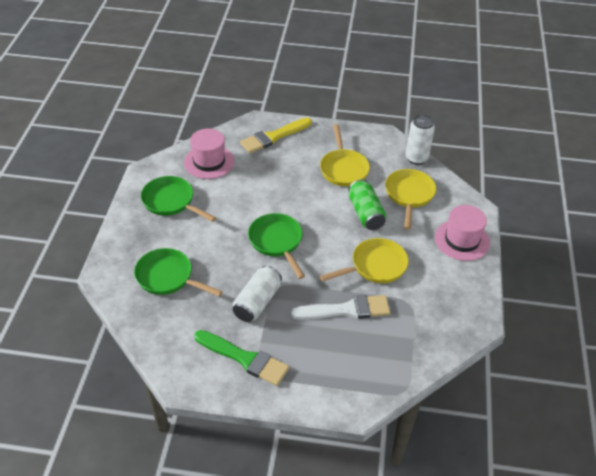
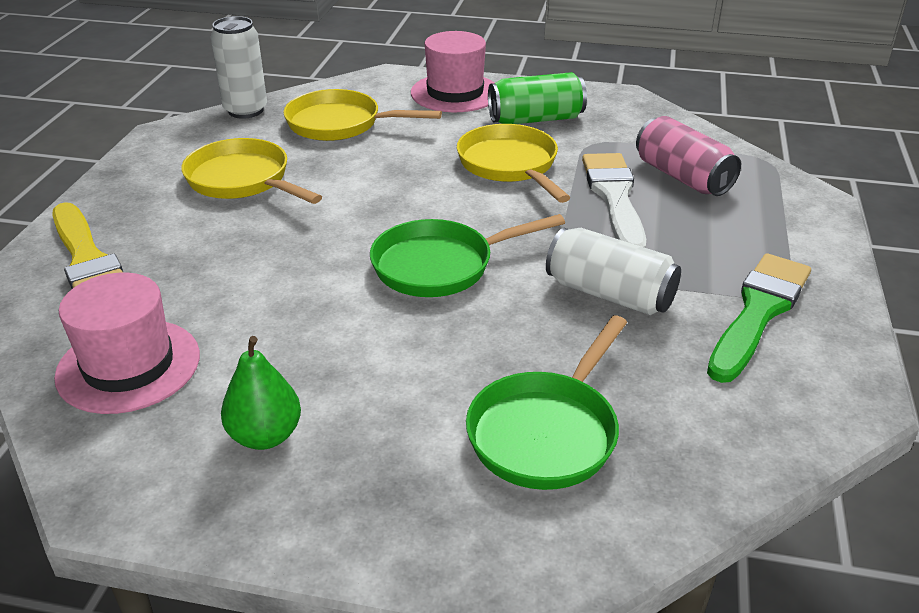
camera: 85 degrees left, 10 degrees down
(171, 202) = (265, 436): green pan -> green pear
(343, 169) = (242, 180): yellow pan -> yellow pan turned 135 degrees counterclockwise
(365, 213) = (376, 166): green can -> green can (536, 119)
(375, 344) = (682, 177): none -> pink can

* * * * * * *

| Task directions |
Where an image appears in the data, skip it, and return the rest verbatim.

| Output for this exercise |
camera: 85 degrees left, 10 degrees down
(171, 202) = (265, 436): green pan -> green pear
(343, 169) = (242, 180): yellow pan -> yellow pan turned 135 degrees counterclockwise
(365, 213) = (376, 166): green can -> green can (536, 119)
(375, 344) = (682, 177): none -> pink can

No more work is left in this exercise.